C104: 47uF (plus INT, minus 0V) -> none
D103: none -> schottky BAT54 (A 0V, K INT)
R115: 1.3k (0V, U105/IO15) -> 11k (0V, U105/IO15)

________________

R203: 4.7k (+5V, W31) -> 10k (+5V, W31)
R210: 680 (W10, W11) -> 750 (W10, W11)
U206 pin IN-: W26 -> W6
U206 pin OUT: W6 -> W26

________________

PROBLEM REQUIREMENTS: Using the records above, restate word for word the lines from the one with "C104: 47uF (plus INT, minus 0V) -> none" through the one with "R115: 1.3k (0V, U105/IO15)", both included.

ANSWER SECTION:
C104: 47uF (plus INT, minus 0V) -> none
D103: none -> schottky BAT54 (A 0V, K INT)
R115: 1.3k (0V, U105/IO15) -> 11k (0V, U105/IO15)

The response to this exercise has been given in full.